[start]
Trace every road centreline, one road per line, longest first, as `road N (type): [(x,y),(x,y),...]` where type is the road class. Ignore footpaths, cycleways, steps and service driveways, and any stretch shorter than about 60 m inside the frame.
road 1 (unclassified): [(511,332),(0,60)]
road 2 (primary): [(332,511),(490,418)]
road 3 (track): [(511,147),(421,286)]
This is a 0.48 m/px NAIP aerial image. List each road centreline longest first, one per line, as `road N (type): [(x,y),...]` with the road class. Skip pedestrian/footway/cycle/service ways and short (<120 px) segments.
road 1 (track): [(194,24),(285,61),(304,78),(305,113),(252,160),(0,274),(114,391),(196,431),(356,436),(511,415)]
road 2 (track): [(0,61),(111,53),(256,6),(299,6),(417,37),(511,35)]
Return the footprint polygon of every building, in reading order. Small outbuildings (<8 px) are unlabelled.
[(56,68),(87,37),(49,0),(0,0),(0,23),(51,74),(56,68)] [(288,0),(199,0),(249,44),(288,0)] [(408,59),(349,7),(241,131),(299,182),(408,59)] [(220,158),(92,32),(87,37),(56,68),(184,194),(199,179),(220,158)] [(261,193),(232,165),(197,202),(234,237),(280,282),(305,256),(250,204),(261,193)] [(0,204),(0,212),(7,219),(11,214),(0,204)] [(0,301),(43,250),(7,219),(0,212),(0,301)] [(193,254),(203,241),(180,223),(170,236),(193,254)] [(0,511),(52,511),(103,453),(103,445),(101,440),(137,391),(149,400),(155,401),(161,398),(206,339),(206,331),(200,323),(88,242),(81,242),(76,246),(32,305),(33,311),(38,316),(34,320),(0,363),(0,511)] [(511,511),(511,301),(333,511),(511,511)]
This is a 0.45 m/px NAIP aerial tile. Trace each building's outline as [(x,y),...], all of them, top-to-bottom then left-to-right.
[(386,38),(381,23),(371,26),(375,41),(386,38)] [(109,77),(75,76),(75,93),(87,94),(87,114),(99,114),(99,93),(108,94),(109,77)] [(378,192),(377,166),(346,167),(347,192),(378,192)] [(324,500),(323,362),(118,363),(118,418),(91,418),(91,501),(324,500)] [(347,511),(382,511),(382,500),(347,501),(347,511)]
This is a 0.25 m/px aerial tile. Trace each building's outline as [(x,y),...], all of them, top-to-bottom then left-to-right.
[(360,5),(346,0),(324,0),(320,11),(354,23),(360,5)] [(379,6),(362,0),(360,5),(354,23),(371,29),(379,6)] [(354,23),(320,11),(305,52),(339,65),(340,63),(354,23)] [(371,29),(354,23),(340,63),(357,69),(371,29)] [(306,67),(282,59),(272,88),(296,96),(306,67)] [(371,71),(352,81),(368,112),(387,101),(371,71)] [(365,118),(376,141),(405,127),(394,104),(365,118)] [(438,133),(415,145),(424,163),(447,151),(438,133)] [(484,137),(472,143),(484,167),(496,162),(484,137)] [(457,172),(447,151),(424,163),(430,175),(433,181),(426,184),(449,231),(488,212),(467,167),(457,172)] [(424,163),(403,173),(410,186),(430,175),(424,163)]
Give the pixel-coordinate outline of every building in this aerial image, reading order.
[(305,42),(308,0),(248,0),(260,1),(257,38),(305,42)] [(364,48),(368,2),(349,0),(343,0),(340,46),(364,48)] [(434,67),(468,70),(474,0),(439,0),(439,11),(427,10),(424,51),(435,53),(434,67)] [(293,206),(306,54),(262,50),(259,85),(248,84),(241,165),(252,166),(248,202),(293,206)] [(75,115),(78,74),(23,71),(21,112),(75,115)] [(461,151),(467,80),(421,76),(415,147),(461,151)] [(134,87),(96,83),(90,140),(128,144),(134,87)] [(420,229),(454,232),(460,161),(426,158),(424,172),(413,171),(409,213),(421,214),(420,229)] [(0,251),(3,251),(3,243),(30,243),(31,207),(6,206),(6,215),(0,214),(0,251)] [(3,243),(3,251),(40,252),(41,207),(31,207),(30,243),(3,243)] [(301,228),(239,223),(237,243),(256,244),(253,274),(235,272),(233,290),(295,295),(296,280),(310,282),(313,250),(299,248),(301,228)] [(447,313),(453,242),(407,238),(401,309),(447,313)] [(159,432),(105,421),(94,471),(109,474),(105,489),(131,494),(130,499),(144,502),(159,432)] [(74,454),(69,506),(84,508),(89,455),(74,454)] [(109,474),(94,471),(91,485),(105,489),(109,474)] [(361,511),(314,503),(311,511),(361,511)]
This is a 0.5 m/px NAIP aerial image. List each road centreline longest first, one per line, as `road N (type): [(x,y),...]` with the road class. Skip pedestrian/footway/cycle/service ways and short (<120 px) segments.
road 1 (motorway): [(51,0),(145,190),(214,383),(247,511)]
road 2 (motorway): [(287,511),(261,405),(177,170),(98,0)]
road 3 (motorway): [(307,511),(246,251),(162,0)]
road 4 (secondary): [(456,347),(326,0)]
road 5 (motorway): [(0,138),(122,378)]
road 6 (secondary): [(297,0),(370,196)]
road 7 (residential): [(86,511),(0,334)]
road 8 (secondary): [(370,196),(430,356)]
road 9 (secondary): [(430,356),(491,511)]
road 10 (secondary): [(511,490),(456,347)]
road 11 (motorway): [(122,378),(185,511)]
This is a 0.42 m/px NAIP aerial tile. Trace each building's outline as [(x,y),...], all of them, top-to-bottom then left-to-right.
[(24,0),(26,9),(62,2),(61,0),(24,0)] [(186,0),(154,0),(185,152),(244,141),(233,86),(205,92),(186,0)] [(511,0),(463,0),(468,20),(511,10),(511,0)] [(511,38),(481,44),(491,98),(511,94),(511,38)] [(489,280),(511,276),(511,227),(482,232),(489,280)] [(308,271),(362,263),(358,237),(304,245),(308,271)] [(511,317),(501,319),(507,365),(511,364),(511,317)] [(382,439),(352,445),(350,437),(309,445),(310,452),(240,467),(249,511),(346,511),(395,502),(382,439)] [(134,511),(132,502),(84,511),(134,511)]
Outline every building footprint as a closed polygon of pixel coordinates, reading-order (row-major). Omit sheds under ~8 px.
[end]
# JOB
Which lines in the listing above contain the string "service", with case counting? Pull out each of those lines in full.

# EXERCISE RESPONSE
Trace every road centreline, one road per line, longest first, as `road N (type): [(x,y),(x,y),...]` where type is the road class. Ignore footpaths, cycleways, steps and service driveways, and any stretch shorter than about 60 m inside the frame.
This is a 0.48 m/px NAIP aerial image. List each road centreline longest first, one per line, as `road N (type): [(x,y),...]` with the road class. Skip pedestrian/footway/cycle/service ways and short (<120 px) segments.
This is a 0.5 m/px NAIP aerial image. List each road centreline longest first, one per line, as `road N (type): [(x,y),...]` with the road class. Skip pedestrian/footway/cycle/service ways and short (<120 px) segments.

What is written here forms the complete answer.